- **Exercise details**
Of the entries below, restate word for word only the section that runs from the line with "orange cross: (115, 85)" to the line with "black triangle: (199, 223)", counting both ends.

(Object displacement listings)
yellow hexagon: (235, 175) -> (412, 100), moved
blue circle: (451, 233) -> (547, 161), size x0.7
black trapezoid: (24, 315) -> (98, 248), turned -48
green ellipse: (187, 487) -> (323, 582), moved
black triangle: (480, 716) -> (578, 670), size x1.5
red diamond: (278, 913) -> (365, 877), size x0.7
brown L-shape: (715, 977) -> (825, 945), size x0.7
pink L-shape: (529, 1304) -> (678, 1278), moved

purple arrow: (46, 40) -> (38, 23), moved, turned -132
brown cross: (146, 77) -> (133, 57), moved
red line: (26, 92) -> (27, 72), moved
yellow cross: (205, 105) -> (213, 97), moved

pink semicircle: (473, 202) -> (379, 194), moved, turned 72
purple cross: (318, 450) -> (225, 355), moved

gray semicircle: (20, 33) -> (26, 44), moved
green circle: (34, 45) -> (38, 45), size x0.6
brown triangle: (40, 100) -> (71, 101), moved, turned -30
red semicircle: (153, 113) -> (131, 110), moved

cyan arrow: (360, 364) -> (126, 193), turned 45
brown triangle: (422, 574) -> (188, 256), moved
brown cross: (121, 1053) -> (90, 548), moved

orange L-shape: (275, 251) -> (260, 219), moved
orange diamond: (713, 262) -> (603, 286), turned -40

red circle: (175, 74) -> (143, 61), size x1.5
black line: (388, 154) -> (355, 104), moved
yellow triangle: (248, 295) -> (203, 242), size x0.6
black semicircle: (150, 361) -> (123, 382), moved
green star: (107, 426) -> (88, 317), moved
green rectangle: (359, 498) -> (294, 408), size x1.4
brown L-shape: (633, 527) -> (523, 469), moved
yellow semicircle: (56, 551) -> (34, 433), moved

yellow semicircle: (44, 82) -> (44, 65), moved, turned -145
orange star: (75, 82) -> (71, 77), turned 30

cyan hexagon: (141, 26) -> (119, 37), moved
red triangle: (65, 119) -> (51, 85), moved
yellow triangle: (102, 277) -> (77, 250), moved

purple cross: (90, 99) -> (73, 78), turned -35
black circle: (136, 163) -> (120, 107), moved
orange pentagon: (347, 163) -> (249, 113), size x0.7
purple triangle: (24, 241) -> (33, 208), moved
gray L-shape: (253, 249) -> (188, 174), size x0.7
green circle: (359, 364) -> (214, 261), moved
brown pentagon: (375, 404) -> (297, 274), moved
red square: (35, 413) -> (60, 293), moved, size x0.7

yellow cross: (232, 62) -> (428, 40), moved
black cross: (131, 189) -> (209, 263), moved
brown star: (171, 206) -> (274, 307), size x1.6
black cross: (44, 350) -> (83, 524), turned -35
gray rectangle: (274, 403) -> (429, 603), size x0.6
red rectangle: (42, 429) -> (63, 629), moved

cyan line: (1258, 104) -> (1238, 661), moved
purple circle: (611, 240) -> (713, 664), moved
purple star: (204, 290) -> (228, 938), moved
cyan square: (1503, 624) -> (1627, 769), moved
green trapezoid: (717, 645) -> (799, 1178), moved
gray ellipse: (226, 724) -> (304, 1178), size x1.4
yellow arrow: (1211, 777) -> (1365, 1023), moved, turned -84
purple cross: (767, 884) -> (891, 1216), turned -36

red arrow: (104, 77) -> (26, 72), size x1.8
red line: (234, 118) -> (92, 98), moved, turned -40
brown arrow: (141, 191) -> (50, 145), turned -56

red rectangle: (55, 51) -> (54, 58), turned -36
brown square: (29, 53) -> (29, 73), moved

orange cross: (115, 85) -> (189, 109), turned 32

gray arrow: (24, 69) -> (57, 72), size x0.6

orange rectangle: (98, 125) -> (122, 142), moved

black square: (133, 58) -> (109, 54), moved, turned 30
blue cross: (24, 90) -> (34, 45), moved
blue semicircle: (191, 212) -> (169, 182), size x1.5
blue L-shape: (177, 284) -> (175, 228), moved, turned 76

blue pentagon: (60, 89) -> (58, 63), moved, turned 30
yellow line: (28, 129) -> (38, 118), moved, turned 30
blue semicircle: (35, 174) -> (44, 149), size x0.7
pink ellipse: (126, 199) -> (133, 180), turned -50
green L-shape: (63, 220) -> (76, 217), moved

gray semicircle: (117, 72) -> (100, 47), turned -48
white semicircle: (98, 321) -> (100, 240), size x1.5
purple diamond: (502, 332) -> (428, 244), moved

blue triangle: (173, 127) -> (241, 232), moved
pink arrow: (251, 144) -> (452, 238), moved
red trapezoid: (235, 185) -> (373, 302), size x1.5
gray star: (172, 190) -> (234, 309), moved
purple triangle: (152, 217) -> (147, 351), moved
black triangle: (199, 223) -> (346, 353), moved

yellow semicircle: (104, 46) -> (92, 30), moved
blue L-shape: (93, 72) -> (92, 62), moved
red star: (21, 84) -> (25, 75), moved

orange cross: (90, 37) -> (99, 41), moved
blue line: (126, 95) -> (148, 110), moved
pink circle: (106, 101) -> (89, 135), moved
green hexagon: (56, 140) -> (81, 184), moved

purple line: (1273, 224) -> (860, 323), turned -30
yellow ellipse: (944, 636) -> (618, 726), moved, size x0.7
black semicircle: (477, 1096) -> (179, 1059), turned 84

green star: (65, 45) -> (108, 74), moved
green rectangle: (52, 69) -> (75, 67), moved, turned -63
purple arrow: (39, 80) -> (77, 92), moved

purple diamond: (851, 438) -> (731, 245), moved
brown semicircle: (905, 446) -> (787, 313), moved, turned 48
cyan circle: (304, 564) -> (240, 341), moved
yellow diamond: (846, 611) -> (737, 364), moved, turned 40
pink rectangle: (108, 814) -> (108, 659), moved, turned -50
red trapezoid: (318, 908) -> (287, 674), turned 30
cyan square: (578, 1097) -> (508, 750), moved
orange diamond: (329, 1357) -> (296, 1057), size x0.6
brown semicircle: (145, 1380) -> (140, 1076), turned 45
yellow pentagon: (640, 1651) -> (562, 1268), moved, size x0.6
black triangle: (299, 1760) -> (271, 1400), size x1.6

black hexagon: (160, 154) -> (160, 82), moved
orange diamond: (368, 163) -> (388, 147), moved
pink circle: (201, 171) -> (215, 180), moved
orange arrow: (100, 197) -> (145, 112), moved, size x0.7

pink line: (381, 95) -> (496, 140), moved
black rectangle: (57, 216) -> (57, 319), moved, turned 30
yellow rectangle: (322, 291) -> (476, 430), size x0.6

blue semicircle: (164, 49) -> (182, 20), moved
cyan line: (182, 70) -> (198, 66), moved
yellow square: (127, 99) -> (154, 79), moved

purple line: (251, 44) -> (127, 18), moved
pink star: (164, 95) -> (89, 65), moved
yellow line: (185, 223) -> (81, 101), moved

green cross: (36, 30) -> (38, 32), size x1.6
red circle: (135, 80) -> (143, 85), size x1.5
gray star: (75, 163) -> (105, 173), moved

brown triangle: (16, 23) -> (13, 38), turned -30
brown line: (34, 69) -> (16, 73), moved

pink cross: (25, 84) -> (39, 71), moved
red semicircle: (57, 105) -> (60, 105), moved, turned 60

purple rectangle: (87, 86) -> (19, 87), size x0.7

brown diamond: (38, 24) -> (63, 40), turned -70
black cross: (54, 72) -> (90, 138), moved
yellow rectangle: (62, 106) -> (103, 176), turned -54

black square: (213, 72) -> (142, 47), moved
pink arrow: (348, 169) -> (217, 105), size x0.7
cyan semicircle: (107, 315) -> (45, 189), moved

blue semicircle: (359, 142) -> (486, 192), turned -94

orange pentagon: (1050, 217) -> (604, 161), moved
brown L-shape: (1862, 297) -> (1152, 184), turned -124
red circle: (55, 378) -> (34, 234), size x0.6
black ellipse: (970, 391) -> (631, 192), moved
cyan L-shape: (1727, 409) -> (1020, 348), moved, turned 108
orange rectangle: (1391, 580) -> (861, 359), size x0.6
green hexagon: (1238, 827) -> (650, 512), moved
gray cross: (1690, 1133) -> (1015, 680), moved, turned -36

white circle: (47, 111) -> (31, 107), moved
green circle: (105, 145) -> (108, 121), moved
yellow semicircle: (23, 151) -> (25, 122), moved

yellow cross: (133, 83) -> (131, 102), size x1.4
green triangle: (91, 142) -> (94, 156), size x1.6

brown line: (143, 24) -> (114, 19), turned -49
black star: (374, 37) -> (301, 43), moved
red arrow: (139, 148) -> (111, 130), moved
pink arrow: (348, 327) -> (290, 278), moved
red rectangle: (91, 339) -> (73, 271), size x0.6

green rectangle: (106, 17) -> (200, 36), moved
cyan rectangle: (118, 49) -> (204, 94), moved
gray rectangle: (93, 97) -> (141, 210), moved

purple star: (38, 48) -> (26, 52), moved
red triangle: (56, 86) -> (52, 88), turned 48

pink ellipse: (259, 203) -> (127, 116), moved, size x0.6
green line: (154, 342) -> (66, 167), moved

- **Problem solution**
orange cross: (115, 85) -> (189, 109), turned 32

gray arrow: (24, 69) -> (57, 72), size x0.6

orange rectangle: (98, 125) -> (122, 142), moved

black square: (133, 58) -> (109, 54), moved, turned 30
blue cross: (24, 90) -> (34, 45), moved
blue semicircle: (191, 212) -> (169, 182), size x1.5
blue L-shape: (177, 284) -> (175, 228), moved, turned 76

blue pentagon: (60, 89) -> (58, 63), moved, turned 30
yellow line: (28, 129) -> (38, 118), moved, turned 30
blue semicircle: (35, 174) -> (44, 149), size x0.7
pink ellipse: (126, 199) -> (133, 180), turned -50
green L-shape: (63, 220) -> (76, 217), moved

gray semicircle: (117, 72) -> (100, 47), turned -48
white semicircle: (98, 321) -> (100, 240), size x1.5
purple diamond: (502, 332) -> (428, 244), moved

blue triangle: (173, 127) -> (241, 232), moved
pink arrow: (251, 144) -> (452, 238), moved
red trapezoid: (235, 185) -> (373, 302), size x1.5
gray star: (172, 190) -> (234, 309), moved
purple triangle: (152, 217) -> (147, 351), moved
black triangle: (199, 223) -> (346, 353), moved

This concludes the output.